= YOUR GOAL =
Filter the entries for the word "right". Copy each line in which it occurs.

= EXERCISE INPUT =
----
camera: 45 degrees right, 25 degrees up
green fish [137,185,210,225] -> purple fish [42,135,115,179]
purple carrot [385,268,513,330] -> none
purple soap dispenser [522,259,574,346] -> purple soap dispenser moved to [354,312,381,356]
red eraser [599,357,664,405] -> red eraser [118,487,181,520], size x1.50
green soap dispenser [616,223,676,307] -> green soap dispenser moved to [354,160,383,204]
----
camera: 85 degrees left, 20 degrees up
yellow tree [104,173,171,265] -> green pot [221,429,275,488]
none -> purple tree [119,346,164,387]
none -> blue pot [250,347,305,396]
----
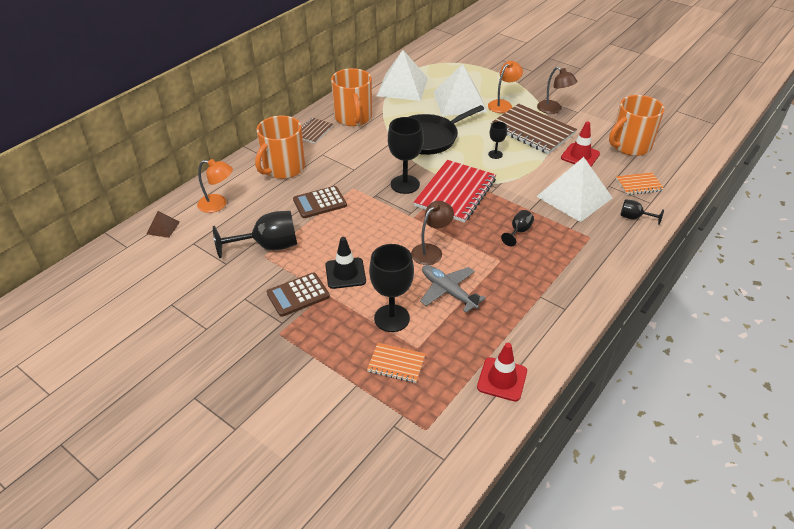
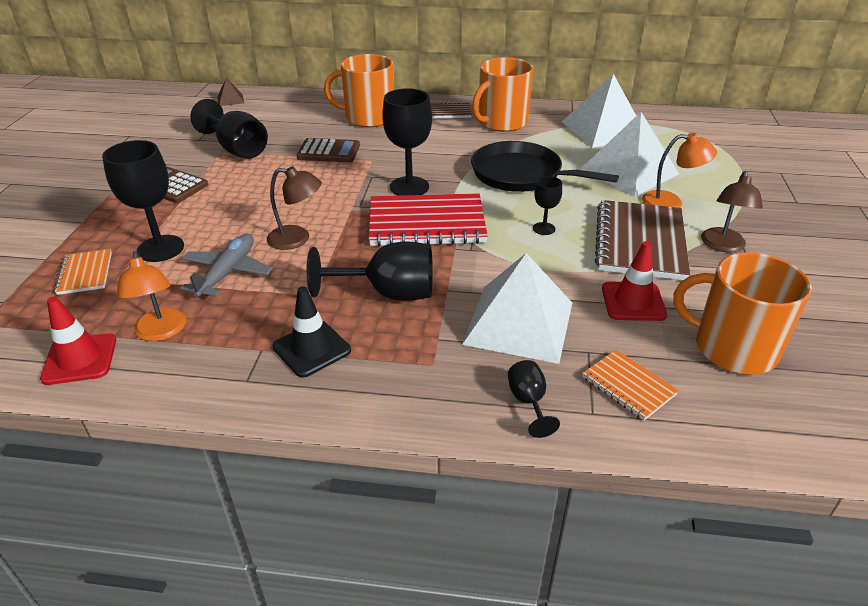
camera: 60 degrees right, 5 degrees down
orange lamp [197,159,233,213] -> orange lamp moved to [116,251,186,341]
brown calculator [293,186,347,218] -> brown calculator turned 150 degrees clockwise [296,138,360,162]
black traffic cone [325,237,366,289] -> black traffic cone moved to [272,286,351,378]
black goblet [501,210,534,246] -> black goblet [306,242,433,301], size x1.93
----
= TASK RESPONSE =
camera: 45 degrees right, 25 degrees up
camera: 60 degrees right, 5 degrees down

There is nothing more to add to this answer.